# Task to carry out
Restate verbatim the span of lines below between the line with "C1: 10uF (plus" and the line with "U2 pin V-: NET6 -> GND", including those two lines, and only that span.
##### Source material
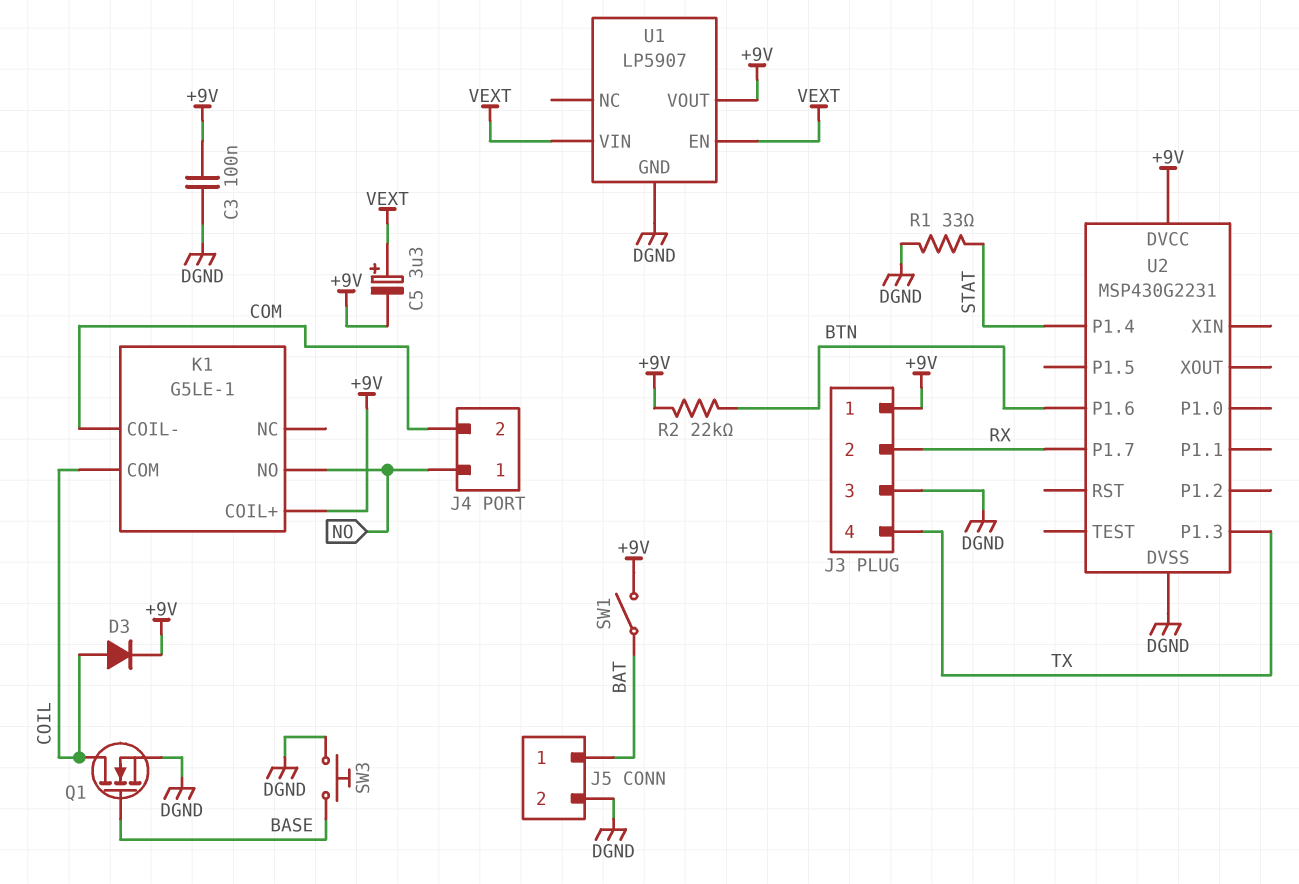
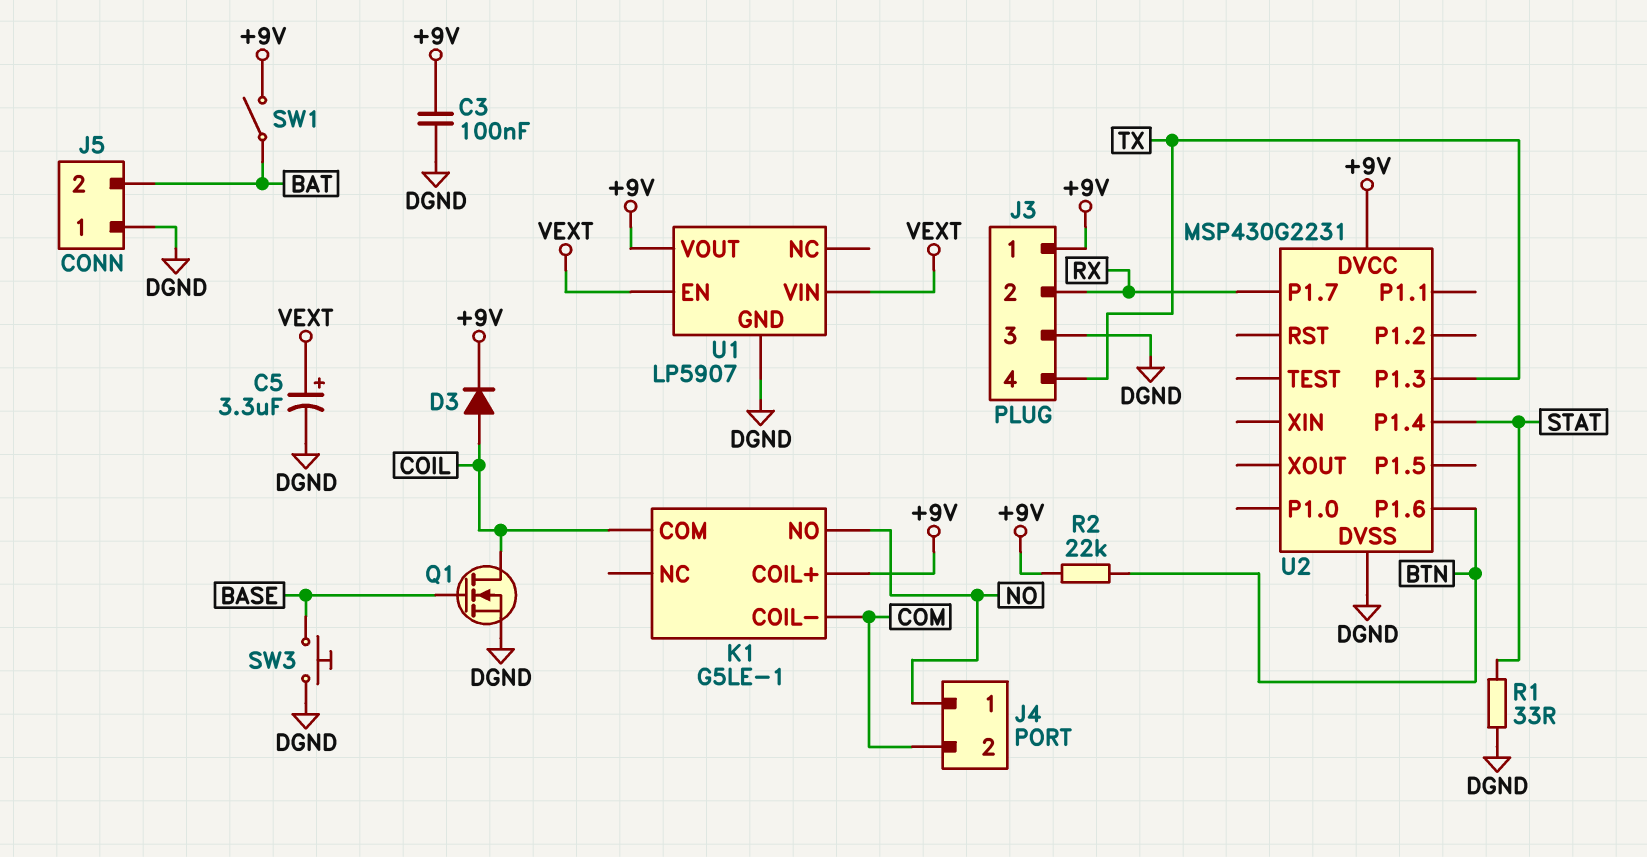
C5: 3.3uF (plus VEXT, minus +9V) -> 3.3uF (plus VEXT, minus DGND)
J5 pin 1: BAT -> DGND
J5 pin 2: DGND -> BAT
##########
##### Source material
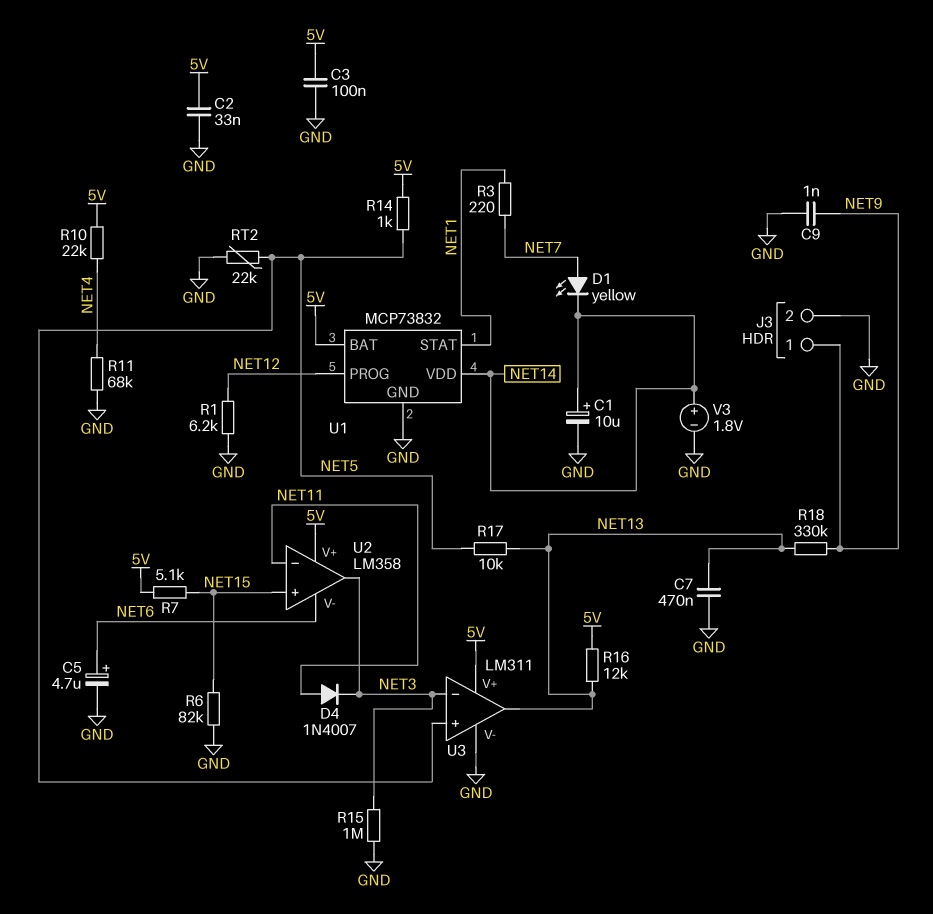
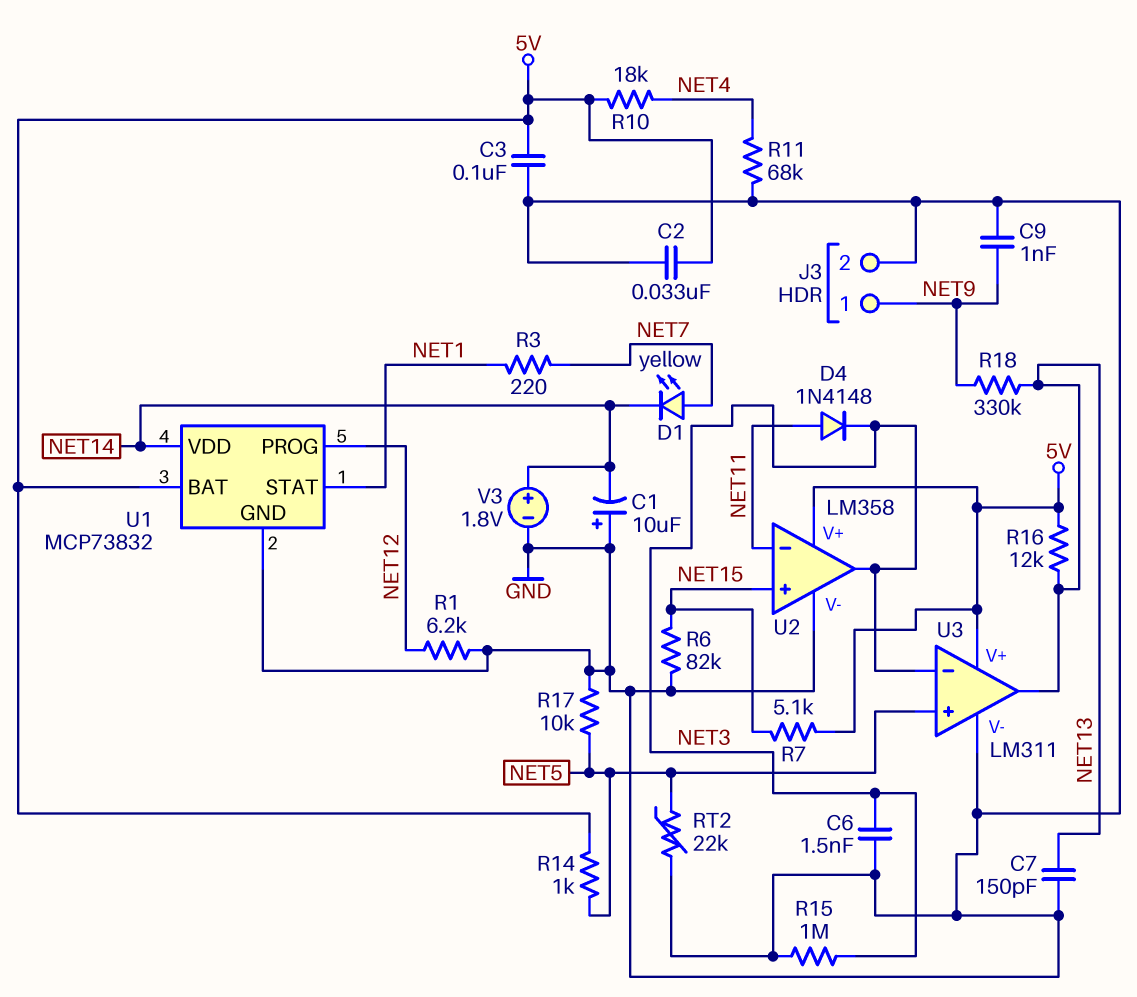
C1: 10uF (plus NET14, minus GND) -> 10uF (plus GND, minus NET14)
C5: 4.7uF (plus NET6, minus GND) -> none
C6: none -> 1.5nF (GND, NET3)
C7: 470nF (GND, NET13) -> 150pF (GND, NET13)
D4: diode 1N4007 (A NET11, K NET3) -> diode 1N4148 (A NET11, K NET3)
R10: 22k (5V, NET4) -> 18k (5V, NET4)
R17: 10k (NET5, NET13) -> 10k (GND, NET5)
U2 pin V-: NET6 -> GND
##########
# Result of the exercise
C1: 10uF (plus NET14, minus GND) -> 10uF (plus GND, minus NET14)
C5: 4.7uF (plus NET6, minus GND) -> none
C6: none -> 1.5nF (GND, NET3)
C7: 470nF (GND, NET13) -> 150pF (GND, NET13)
D4: diode 1N4007 (A NET11, K NET3) -> diode 1N4148 (A NET11, K NET3)
R10: 22k (5V, NET4) -> 18k (5V, NET4)
R17: 10k (NET5, NET13) -> 10k (GND, NET5)
U2 pin V-: NET6 -> GND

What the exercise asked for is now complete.